■ **Instructions for the task**
Could you output each line below precisely as it stands, without the images?

■ **Information provided**
——————————

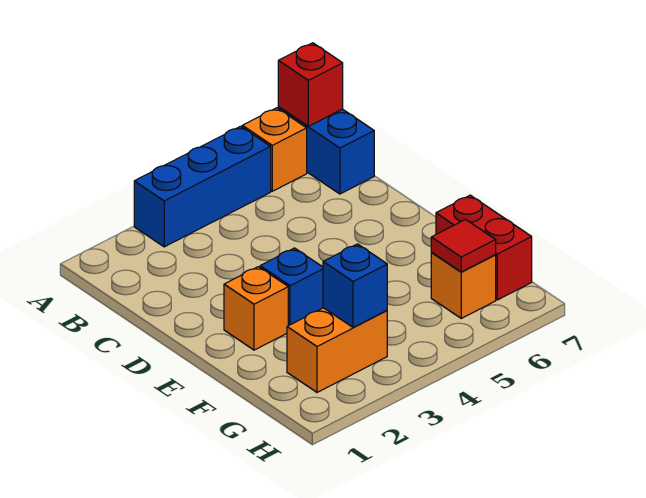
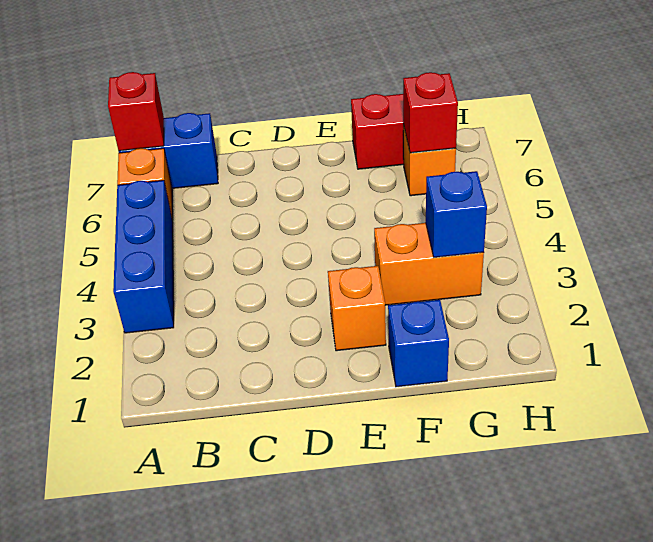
blue brick E3 level 1 -> blue brick F1 level 1
orange brick G2:G3 level 1 -> orange brick F3:G3 level 1
red tile G6 level 2 -> red brick G6 level 2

——————————

■ **Exercise output**
blue brick E3 level 1 -> blue brick F1 level 1
orange brick G2:G3 level 1 -> orange brick F3:G3 level 1
red tile G6 level 2 -> red brick G6 level 2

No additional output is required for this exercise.